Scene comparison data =
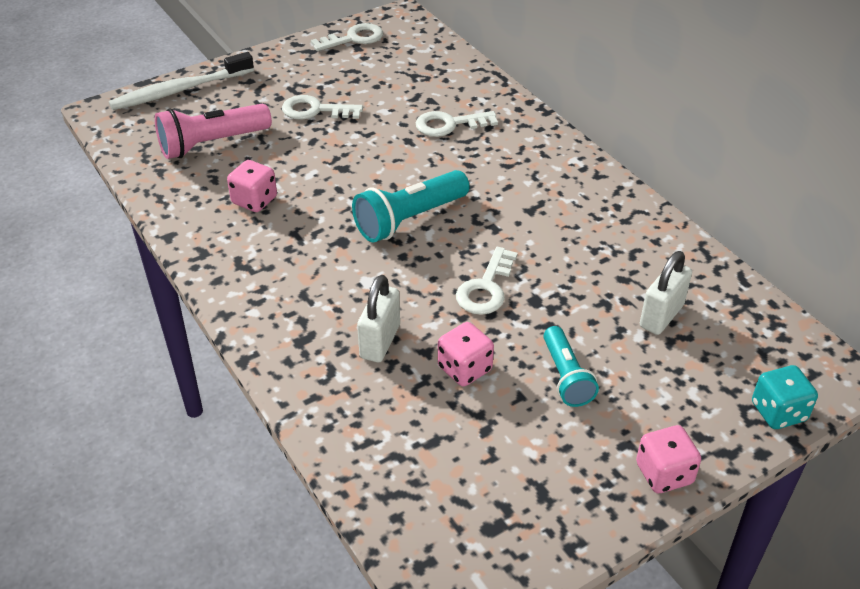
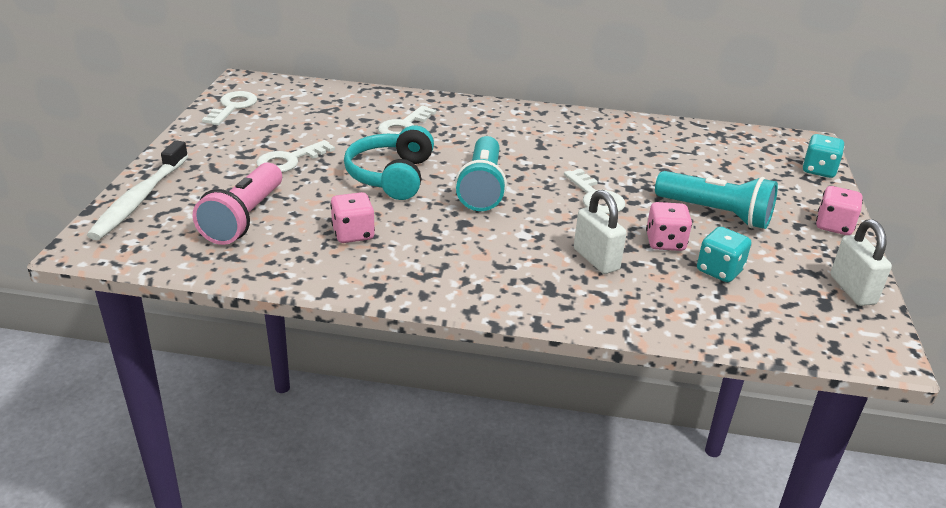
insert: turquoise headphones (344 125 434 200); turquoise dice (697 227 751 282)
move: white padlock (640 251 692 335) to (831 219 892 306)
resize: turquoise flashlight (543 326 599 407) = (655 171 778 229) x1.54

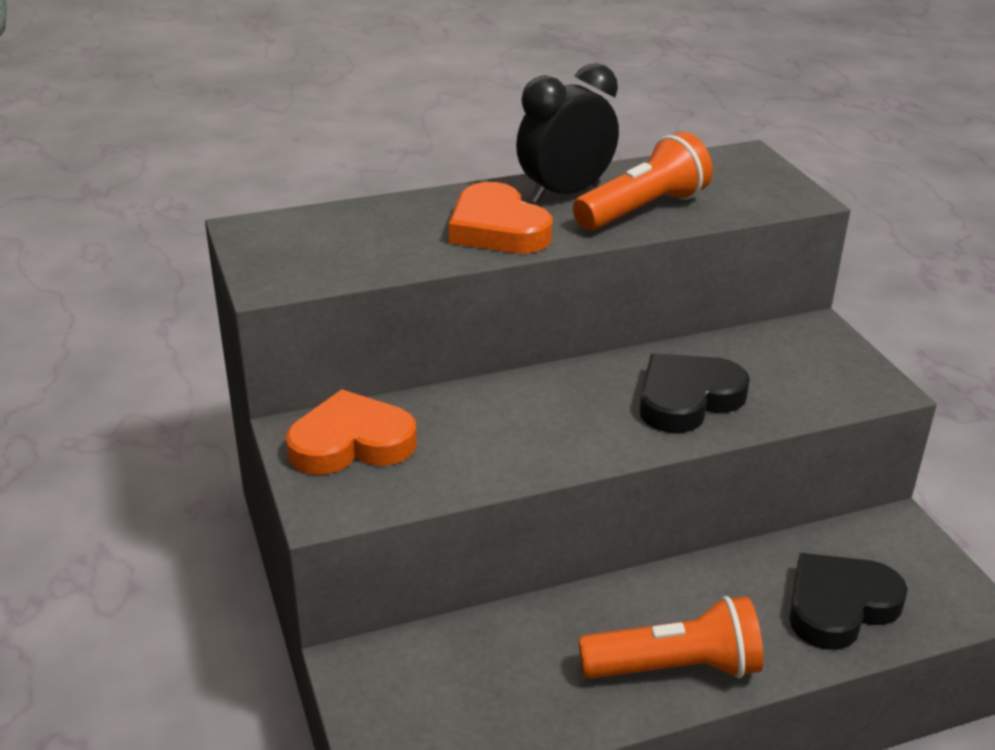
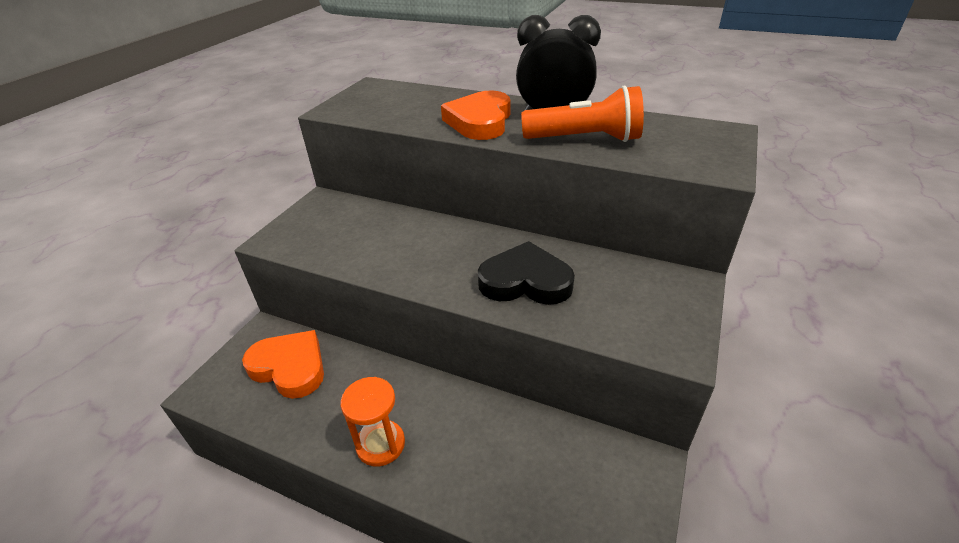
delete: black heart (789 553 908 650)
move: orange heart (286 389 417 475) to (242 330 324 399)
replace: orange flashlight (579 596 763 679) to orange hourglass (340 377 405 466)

What you need to do = Every line in the data above that contains "heart" needs to be copied.

Written solution =
delete: black heart (789 553 908 650)
move: orange heart (286 389 417 475) to (242 330 324 399)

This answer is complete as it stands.